What the task requires
Report every line of the data where the string "after" appears.

Supplied data
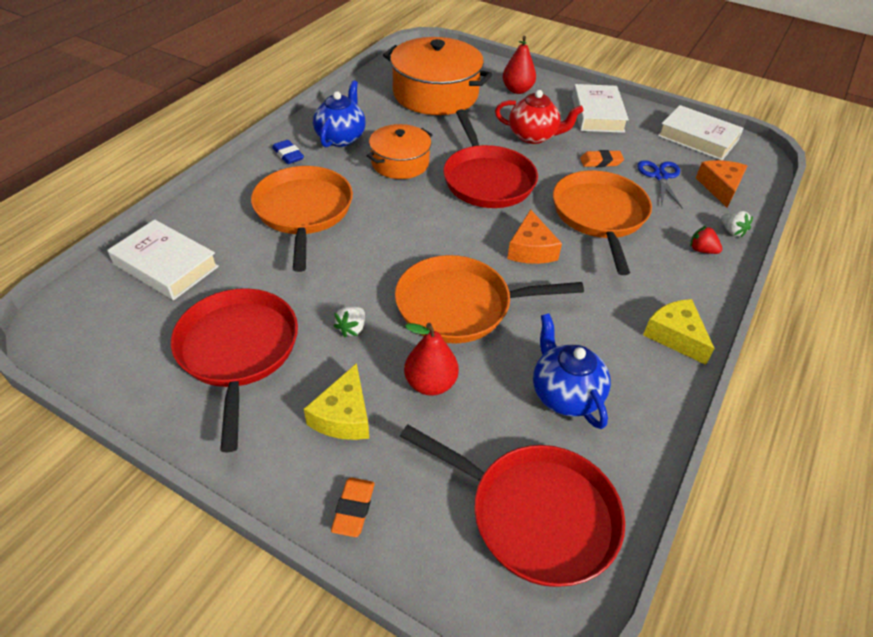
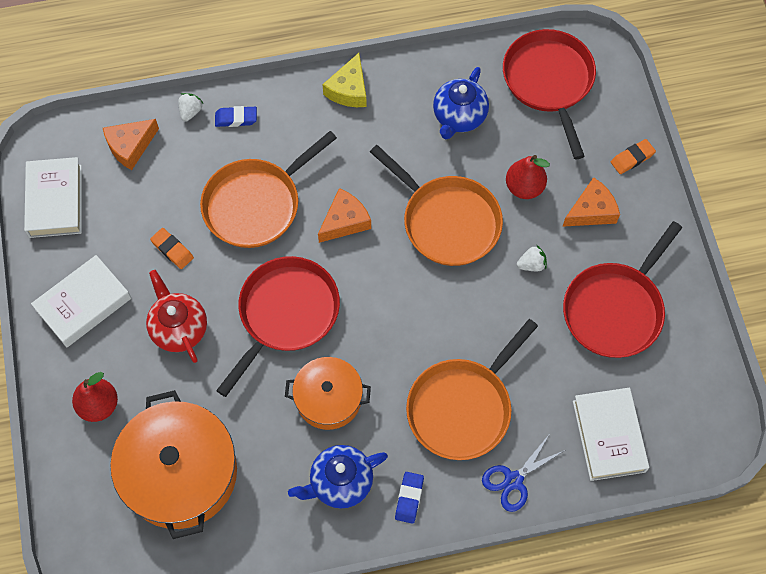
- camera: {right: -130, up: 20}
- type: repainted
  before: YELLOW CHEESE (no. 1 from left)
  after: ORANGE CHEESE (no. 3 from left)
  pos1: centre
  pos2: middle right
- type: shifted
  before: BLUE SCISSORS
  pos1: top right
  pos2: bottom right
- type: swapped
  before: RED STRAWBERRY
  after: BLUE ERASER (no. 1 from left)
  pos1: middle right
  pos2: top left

Output below
  after: ORANGE CHEESE (no. 3 from left)
  after: BLUE ERASER (no. 1 from left)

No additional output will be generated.